● **Task item**:
What follows is a set of records. Retype them exactly, leaving out the pictures.

● **Listed records**:
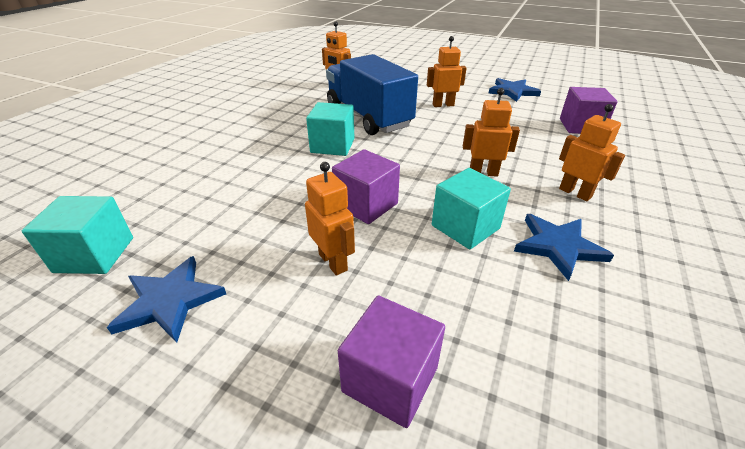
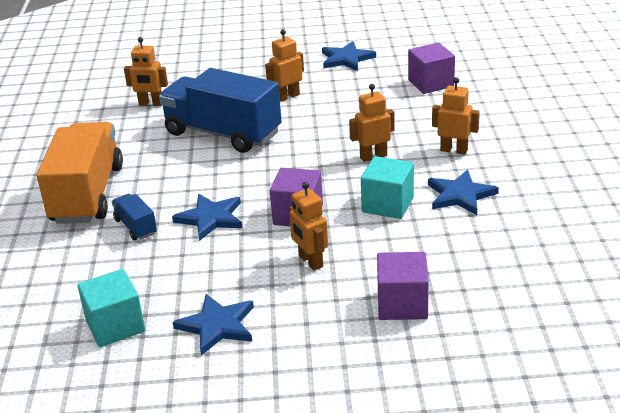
camera: 25 degrees left, 5 degrees down
(226, 130) = (87, 194): none -> orange truck
(227, 166) = (136, 227): none -> blue truck
(289, 180) = (211, 218): none -> blue star
(332, 146) = (217, 175): turquoise cube -> none
(333, 262) = (310, 261): orange robot -> orange robot turned 150 degrees counterclockwise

● **Written answer**:
camera: 25 degrees left, 5 degrees down
(226, 130) = (87, 194): none -> orange truck
(227, 166) = (136, 227): none -> blue truck
(289, 180) = (211, 218): none -> blue star
(332, 146) = (217, 175): turquoise cube -> none
(333, 262) = (310, 261): orange robot -> orange robot turned 150 degrees counterclockwise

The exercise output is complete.